• [Given material]:
┌────────

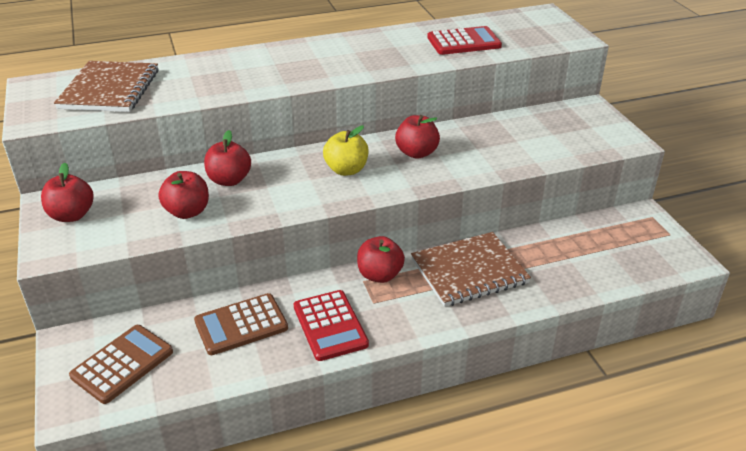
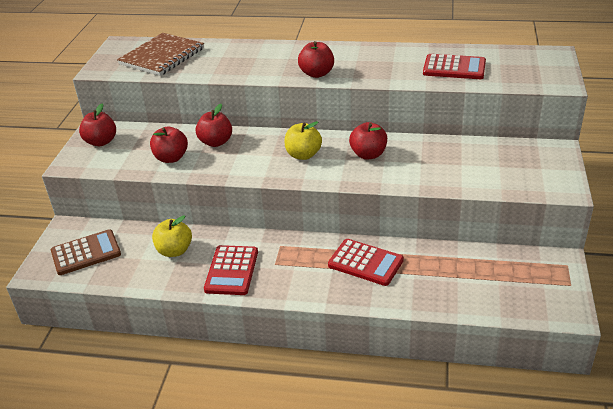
camera: 30 degrees right, 0 degrees up
(241, 325) = (174, 251): brown calculator -> yellow apple
(380, 275) = (295, 245): red apple -> red apple (317, 74)
(469, 271) = (365, 263): brown notebook -> red calculator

└────────

• [What you need to do]:
Copy every line of the listing above exactly. Leave each picture out.

• [Response for this exercise]:
camera: 30 degrees right, 0 degrees up
(241, 325) = (174, 251): brown calculator -> yellow apple
(380, 275) = (295, 245): red apple -> red apple (317, 74)
(469, 271) = (365, 263): brown notebook -> red calculator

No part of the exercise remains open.